_Task brief_
For this exercise, transcribe all of the records exactly as given.
::::::
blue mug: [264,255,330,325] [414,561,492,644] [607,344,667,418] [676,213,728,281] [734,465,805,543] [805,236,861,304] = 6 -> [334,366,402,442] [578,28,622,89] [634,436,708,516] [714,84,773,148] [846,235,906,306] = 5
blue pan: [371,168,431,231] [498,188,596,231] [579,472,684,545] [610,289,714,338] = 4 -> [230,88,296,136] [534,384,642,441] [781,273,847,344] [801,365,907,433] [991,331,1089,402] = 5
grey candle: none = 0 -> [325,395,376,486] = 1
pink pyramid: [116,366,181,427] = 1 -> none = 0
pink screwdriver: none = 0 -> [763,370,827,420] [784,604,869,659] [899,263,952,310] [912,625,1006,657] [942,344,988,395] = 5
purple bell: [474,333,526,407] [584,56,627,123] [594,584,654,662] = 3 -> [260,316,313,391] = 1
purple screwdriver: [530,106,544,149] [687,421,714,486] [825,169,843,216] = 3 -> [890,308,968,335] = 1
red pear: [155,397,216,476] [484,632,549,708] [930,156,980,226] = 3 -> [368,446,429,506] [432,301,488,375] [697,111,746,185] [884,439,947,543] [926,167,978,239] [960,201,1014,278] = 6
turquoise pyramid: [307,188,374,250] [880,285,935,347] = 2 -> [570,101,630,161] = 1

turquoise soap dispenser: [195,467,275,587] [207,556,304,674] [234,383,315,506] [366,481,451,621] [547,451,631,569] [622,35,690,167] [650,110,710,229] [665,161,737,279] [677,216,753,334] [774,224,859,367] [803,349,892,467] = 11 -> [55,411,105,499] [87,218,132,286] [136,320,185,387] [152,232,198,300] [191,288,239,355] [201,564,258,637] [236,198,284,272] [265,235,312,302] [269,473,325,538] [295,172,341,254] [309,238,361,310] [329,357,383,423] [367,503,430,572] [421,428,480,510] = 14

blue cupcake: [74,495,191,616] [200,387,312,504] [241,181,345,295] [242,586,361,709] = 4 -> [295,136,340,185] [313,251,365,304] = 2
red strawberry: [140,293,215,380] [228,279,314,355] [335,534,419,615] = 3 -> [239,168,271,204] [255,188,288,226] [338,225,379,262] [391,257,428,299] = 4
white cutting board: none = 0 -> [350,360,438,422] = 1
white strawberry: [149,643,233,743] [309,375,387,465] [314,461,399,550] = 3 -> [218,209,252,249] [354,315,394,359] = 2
::::::
_Written reply_
blue mug: [264,255,330,325] [414,561,492,644] [607,344,667,418] [676,213,728,281] [734,465,805,543] [805,236,861,304] = 6 -> [334,366,402,442] [578,28,622,89] [634,436,708,516] [714,84,773,148] [846,235,906,306] = 5
blue pan: [371,168,431,231] [498,188,596,231] [579,472,684,545] [610,289,714,338] = 4 -> [230,88,296,136] [534,384,642,441] [781,273,847,344] [801,365,907,433] [991,331,1089,402] = 5
grey candle: none = 0 -> [325,395,376,486] = 1
pink pyramid: [116,366,181,427] = 1 -> none = 0
pink screwdriver: none = 0 -> [763,370,827,420] [784,604,869,659] [899,263,952,310] [912,625,1006,657] [942,344,988,395] = 5
purple bell: [474,333,526,407] [584,56,627,123] [594,584,654,662] = 3 -> [260,316,313,391] = 1
purple screwdriver: [530,106,544,149] [687,421,714,486] [825,169,843,216] = 3 -> [890,308,968,335] = 1
red pear: [155,397,216,476] [484,632,549,708] [930,156,980,226] = 3 -> [368,446,429,506] [432,301,488,375] [697,111,746,185] [884,439,947,543] [926,167,978,239] [960,201,1014,278] = 6
turquoise pyramid: [307,188,374,250] [880,285,935,347] = 2 -> [570,101,630,161] = 1

turquoise soap dispenser: [195,467,275,587] [207,556,304,674] [234,383,315,506] [366,481,451,621] [547,451,631,569] [622,35,690,167] [650,110,710,229] [665,161,737,279] [677,216,753,334] [774,224,859,367] [803,349,892,467] = 11 -> [55,411,105,499] [87,218,132,286] [136,320,185,387] [152,232,198,300] [191,288,239,355] [201,564,258,637] [236,198,284,272] [265,235,312,302] [269,473,325,538] [295,172,341,254] [309,238,361,310] [329,357,383,423] [367,503,430,572] [421,428,480,510] = 14

blue cupcake: [74,495,191,616] [200,387,312,504] [241,181,345,295] [242,586,361,709] = 4 -> [295,136,340,185] [313,251,365,304] = 2
red strawberry: [140,293,215,380] [228,279,314,355] [335,534,419,615] = 3 -> [239,168,271,204] [255,188,288,226] [338,225,379,262] [391,257,428,299] = 4
white cutting board: none = 0 -> [350,360,438,422] = 1
white strawberry: [149,643,233,743] [309,375,387,465] [314,461,399,550] = 3 -> [218,209,252,249] [354,315,394,359] = 2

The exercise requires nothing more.